§ **THE TASK**:
Which lines of the entries below run from the one holding "green arrow: moved 11 px up" to the one holding "cyan square at", inclusive? Set down exactly those lines and no others.

§ **LISTED RECORDS**:
§ §

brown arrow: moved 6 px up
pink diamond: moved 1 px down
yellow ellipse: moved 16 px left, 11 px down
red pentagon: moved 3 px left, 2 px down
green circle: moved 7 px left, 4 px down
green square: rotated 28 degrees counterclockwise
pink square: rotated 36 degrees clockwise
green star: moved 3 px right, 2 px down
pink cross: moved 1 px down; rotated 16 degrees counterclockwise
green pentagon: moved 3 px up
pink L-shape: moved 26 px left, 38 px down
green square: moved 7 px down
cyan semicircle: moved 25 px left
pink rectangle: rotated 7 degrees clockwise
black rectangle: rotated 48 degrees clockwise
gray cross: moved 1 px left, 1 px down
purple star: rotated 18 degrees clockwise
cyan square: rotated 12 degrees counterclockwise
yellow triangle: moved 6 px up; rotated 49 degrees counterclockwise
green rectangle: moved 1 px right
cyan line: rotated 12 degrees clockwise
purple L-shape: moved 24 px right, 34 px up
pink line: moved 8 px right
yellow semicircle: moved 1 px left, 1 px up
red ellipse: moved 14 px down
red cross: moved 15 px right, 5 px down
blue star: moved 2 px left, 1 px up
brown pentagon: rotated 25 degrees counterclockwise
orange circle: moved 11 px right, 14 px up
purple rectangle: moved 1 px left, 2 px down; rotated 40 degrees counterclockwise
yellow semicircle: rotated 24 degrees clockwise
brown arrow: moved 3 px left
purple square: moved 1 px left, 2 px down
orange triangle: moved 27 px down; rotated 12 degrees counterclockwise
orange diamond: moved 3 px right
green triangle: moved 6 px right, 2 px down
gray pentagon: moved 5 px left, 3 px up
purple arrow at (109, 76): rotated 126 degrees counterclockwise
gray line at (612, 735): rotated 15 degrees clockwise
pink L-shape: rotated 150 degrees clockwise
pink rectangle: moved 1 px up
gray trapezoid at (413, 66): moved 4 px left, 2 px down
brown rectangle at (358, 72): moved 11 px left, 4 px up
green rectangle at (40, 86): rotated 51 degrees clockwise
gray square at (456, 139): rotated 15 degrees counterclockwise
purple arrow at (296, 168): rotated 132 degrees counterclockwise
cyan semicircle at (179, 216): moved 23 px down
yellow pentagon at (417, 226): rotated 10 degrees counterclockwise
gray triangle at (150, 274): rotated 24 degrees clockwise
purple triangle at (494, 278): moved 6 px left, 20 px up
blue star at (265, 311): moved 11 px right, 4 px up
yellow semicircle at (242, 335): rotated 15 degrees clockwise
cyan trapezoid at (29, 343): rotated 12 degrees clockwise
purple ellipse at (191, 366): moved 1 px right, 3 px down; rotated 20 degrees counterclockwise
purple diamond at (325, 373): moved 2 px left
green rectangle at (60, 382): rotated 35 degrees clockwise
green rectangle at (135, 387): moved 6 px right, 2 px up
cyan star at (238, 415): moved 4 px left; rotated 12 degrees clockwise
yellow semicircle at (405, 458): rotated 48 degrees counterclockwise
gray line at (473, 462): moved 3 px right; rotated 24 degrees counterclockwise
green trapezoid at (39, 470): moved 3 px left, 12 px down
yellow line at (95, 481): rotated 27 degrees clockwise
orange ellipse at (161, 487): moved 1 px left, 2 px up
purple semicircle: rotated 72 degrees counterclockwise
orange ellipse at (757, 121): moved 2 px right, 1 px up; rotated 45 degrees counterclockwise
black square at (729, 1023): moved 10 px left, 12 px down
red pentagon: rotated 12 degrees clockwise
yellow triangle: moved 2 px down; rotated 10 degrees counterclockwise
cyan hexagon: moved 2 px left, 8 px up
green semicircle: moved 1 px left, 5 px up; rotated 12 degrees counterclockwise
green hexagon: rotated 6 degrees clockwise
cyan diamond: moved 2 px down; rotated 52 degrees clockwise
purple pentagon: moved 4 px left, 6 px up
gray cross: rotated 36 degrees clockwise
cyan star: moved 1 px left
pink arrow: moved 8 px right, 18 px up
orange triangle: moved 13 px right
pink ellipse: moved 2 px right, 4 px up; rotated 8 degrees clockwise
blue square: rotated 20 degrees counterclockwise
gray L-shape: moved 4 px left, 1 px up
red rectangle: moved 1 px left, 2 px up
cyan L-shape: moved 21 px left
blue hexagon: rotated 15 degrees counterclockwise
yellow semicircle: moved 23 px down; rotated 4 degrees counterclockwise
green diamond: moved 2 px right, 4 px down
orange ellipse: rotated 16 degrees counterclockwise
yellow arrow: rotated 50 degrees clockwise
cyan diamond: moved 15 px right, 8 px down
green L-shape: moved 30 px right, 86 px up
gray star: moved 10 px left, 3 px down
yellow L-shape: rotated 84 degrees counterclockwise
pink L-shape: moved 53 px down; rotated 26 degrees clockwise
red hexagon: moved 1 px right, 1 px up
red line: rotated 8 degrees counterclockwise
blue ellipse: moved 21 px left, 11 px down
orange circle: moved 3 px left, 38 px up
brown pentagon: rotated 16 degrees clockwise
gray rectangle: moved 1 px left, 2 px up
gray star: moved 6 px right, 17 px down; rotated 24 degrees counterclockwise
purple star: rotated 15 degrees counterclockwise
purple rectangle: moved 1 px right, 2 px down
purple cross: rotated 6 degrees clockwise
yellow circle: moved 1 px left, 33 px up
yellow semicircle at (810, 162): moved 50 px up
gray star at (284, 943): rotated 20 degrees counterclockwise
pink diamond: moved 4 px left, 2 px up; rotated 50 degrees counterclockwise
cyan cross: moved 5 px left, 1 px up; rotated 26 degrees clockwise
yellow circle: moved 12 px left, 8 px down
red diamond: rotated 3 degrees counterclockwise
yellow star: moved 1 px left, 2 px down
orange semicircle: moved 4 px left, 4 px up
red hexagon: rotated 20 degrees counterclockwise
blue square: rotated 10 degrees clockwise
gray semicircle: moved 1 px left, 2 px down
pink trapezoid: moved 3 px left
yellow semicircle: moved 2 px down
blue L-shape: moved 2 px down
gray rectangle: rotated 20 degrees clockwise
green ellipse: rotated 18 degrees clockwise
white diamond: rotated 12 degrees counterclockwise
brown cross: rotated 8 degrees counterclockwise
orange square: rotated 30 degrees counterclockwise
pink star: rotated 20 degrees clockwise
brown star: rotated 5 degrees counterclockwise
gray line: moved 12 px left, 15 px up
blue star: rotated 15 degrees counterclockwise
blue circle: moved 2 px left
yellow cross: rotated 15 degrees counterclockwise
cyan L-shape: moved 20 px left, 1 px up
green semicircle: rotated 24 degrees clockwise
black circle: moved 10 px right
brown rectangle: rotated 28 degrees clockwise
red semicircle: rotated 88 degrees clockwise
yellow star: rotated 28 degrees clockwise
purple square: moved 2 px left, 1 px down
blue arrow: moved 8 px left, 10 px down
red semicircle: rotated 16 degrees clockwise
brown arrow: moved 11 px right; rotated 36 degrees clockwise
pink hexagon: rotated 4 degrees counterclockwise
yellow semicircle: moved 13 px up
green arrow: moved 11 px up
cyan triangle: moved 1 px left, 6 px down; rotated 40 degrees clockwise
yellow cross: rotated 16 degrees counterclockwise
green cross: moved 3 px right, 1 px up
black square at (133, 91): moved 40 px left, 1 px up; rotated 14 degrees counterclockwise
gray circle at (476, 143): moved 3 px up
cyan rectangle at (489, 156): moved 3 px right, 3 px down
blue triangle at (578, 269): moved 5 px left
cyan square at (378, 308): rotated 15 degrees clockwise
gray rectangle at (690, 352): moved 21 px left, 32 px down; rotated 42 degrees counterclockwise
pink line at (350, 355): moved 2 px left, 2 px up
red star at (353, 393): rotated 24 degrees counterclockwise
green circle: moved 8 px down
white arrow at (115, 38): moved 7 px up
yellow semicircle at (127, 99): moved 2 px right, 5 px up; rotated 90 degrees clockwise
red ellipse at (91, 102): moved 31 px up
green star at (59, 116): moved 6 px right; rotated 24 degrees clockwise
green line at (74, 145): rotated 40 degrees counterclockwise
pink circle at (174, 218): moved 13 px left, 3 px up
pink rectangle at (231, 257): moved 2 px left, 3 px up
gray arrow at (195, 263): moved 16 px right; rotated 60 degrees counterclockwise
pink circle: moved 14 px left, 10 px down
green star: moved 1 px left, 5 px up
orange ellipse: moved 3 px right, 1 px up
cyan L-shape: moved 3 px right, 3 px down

§ §

§ **SOLUTION BELOW**:
green arrow: moved 11 px up
cyan triangle: moved 1 px left, 6 px down; rotated 40 degrees clockwise
yellow cross: rotated 16 degrees counterclockwise
green cross: moved 3 px right, 1 px up
black square at (133, 91): moved 40 px left, 1 px up; rotated 14 degrees counterclockwise
gray circle at (476, 143): moved 3 px up
cyan rectangle at (489, 156): moved 3 px right, 3 px down
blue triangle at (578, 269): moved 5 px left
cyan square at (378, 308): rotated 15 degrees clockwise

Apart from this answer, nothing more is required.